--- TASK DIRECTIONS ---
No pictures, please. Copy exactly the lines from the one with "orange circle: (72, 35) -> (84, 49), moved" through the final line below.

--- DATA SUPPLIED ---
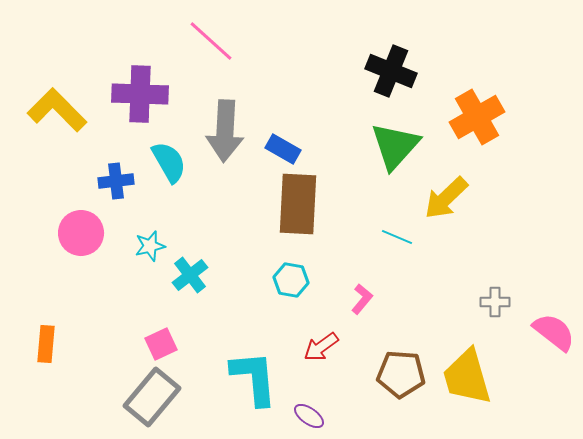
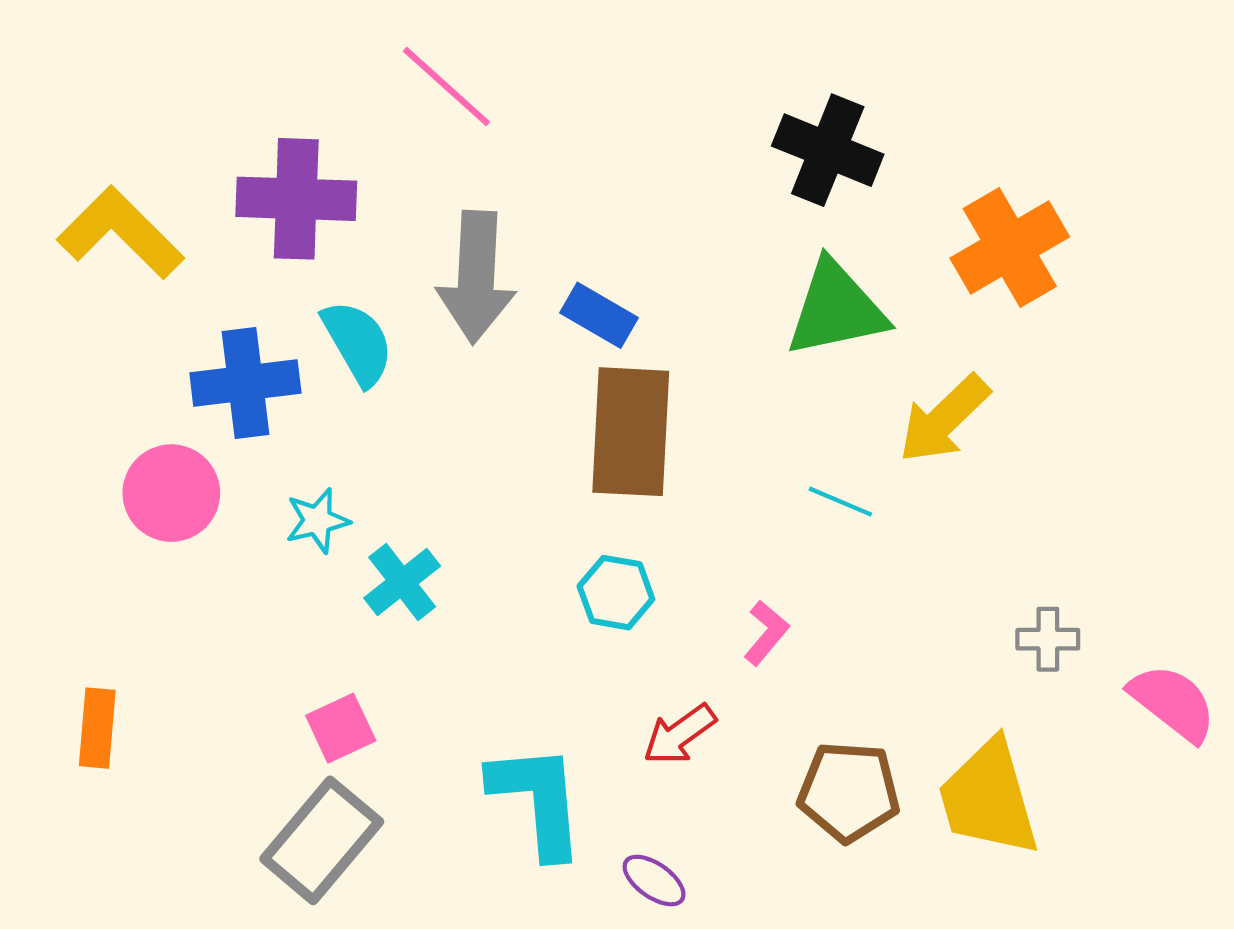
green triangle: (395, 146) -> (836, 309), turned 36
blue cross: (116, 181) -> (245, 383), size x1.4

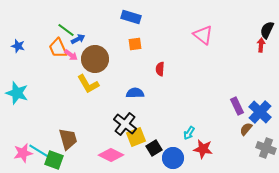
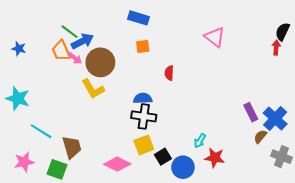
blue arrow: (78, 39) -> (82, 41), size x1.5
black cross: (125, 124) -> (144, 116), moved, turned -30
cyan line: (39, 151) -> (41, 131), moved

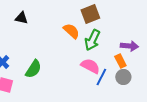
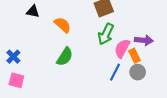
orange semicircle: (71, 31) -> (63, 25), moved
pink semicircle: (90, 66) -> (122, 48), moved, turned -90
green semicircle: (33, 69) -> (65, 57), moved

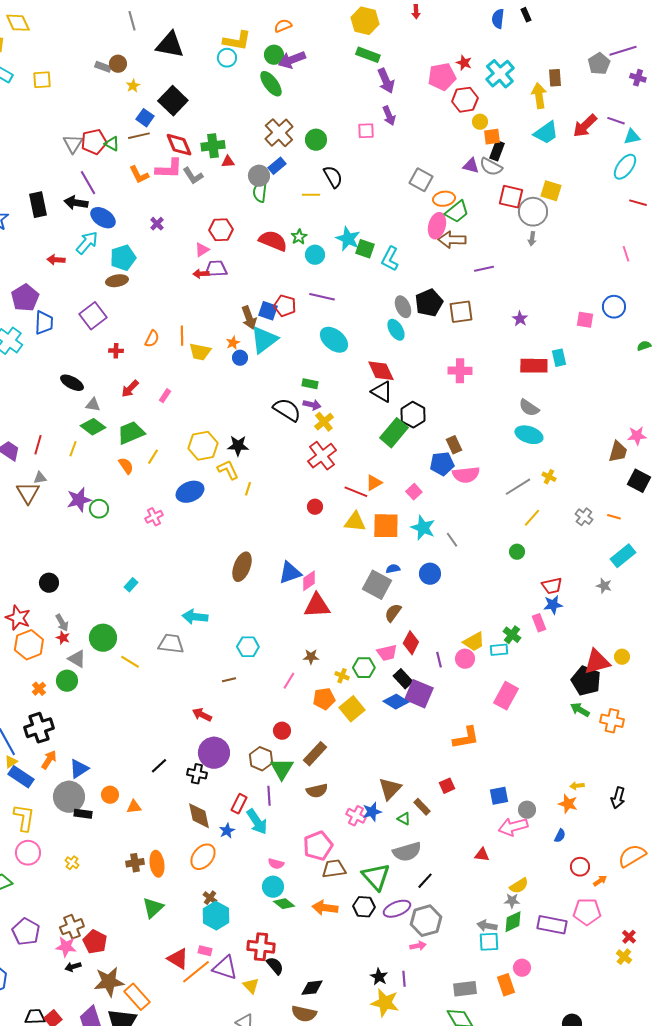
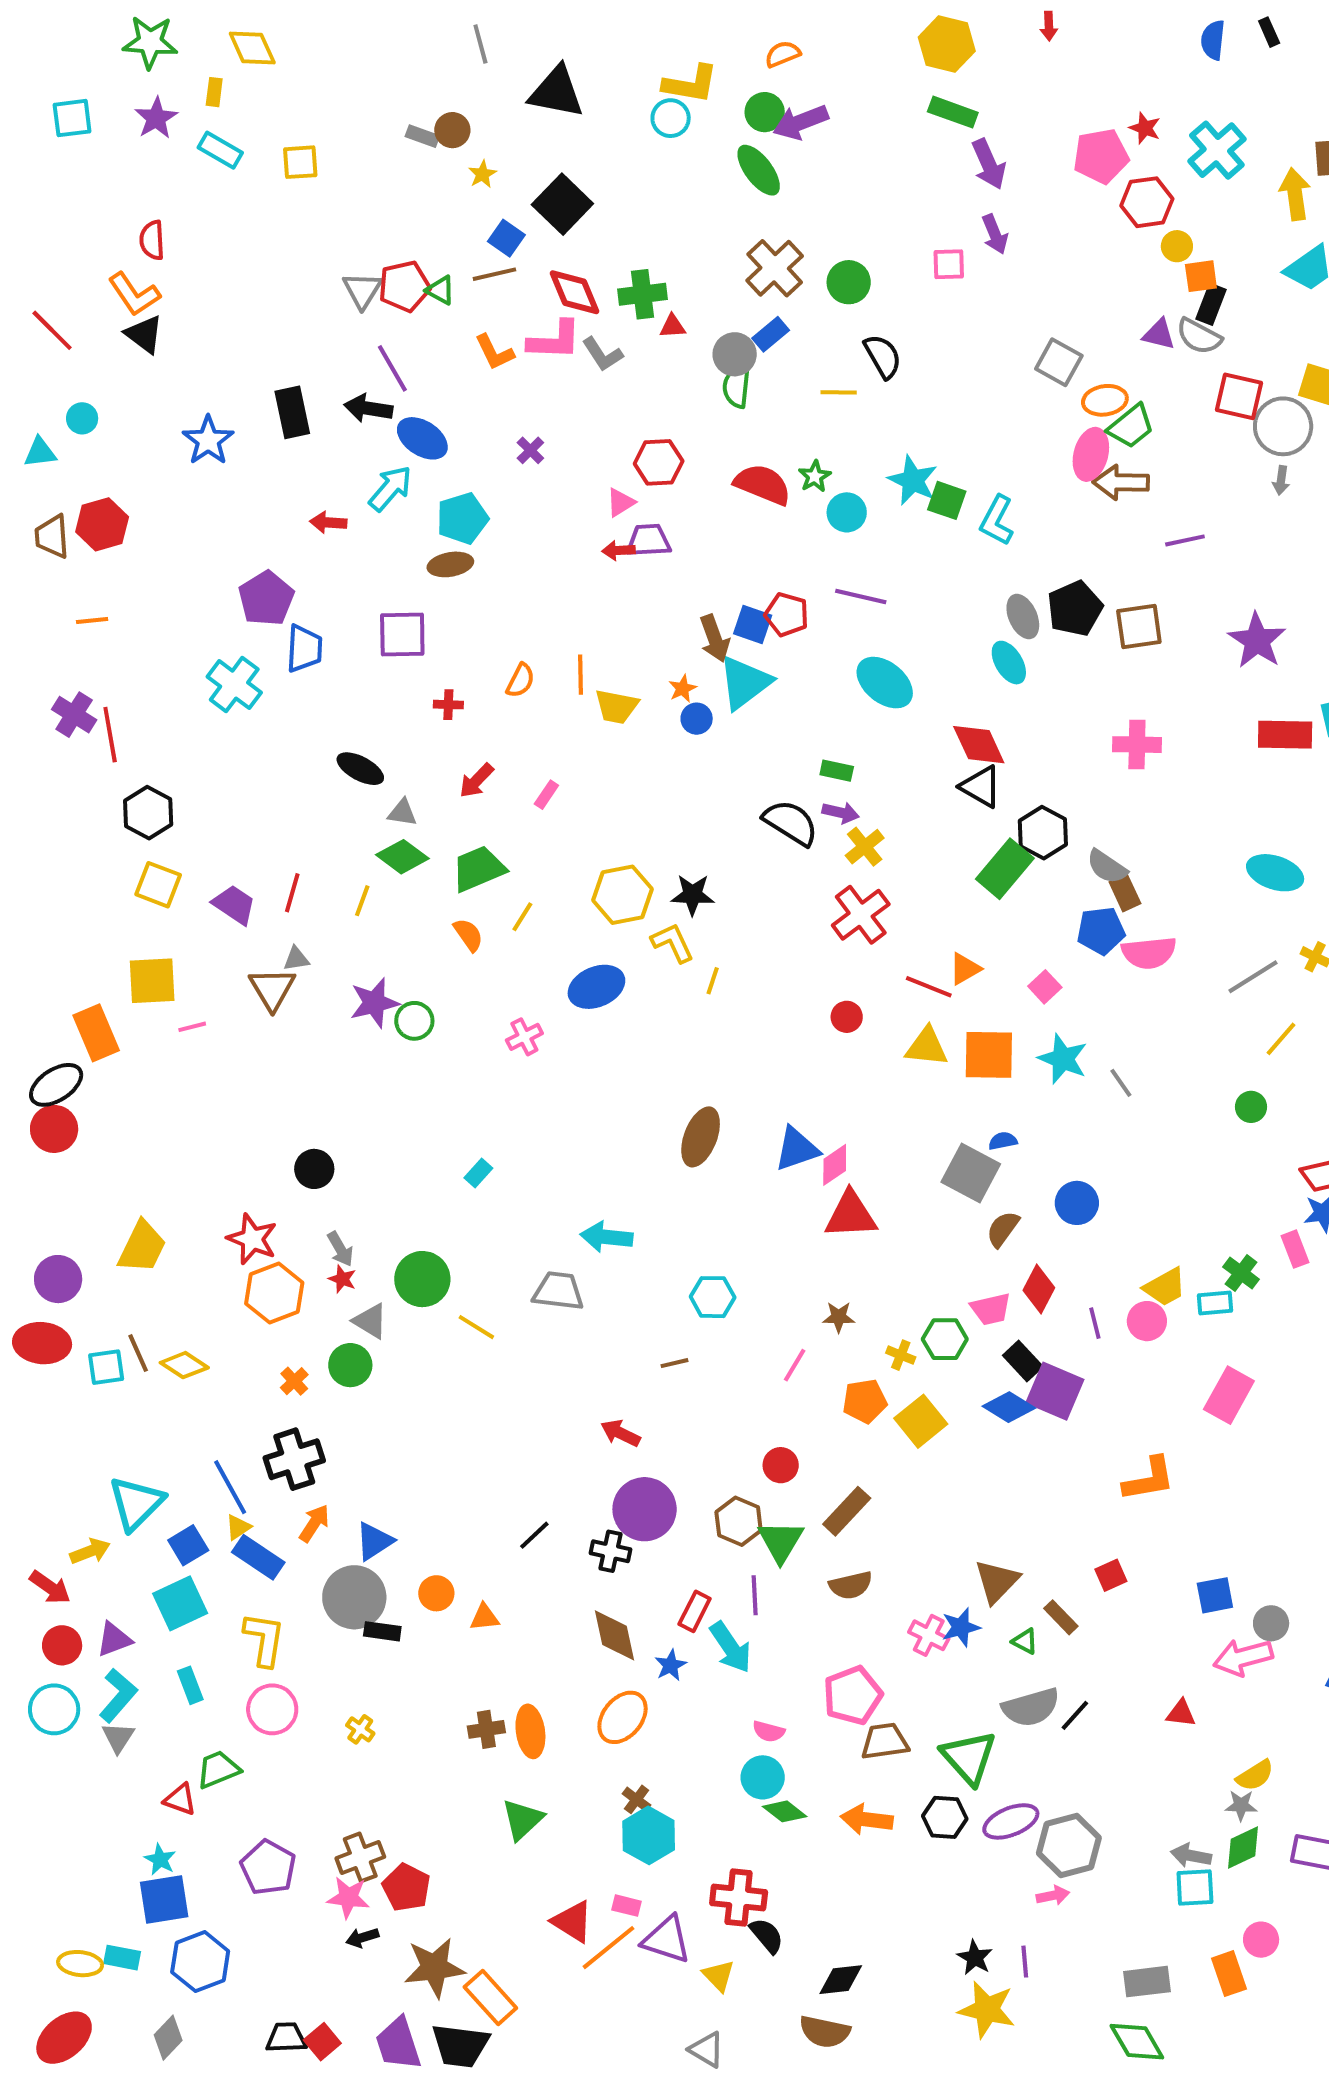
purple square: (93, 316) -> (402, 635), turned 36
purple star: (520, 319) -> (1257, 641), size x1.8
gray semicircle: (529, 408) -> (1107, 867), moved
blue circle: (430, 574) -> (1077, 1203), moved
black line: (425, 881) -> (1075, 1715), moved

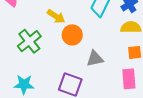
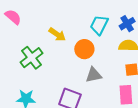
orange circle: (72, 35) -> (84, 49), moved

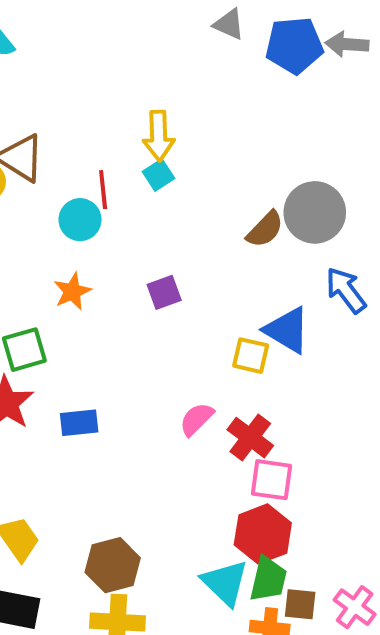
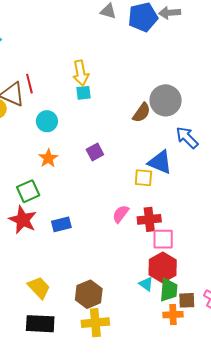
cyan square: (159, 175) -> (83, 93), turned 35
red line: (103, 190) -> (29, 84), moved
red cross: (250, 438) -> (149, 219), turned -35
cyan triangle: (225, 583) -> (146, 284), moved, size x0.6

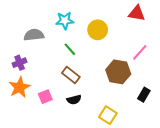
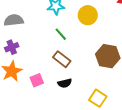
gray semicircle: (34, 35) -> (14, 20), moved

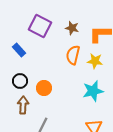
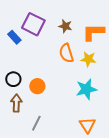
blue rectangle: (19, 50) -> (14, 37), moved
orange semicircle: (73, 55) -> (66, 53), turned -30

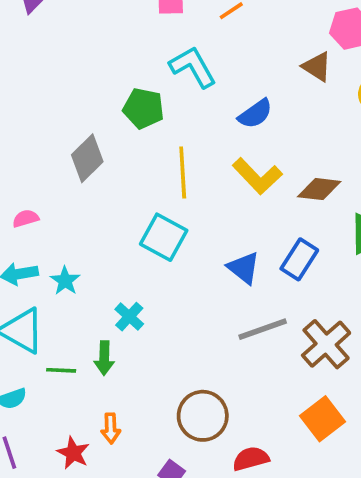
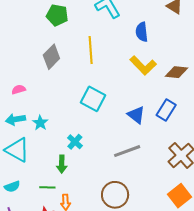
green pentagon: (143, 108) -> (57, 15), moved
blue semicircle: (255, 114) -> (142, 32), turned 120
yellow line: (183, 172) -> (91, 50), moved
gray line: (263, 329) -> (127, 151), moved
green line: (61, 370) -> (47, 187), moved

--- RESPONSE BOX ---
orange circle: (72, 35) -> (84, 49), moved

cyan square: (159, 175) -> (83, 93), turned 35
red line: (103, 190) -> (29, 84), moved
red cross: (250, 438) -> (149, 219), turned -35
cyan triangle: (225, 583) -> (146, 284), moved, size x0.6

gray semicircle: (34, 35) -> (14, 20), moved

blue rectangle: (19, 50) -> (14, 37), moved
orange semicircle: (73, 55) -> (66, 53), turned -30

green pentagon: (143, 108) -> (57, 15), moved
blue semicircle: (255, 114) -> (142, 32), turned 120
yellow line: (183, 172) -> (91, 50), moved
gray line: (263, 329) -> (127, 151), moved
green line: (61, 370) -> (47, 187), moved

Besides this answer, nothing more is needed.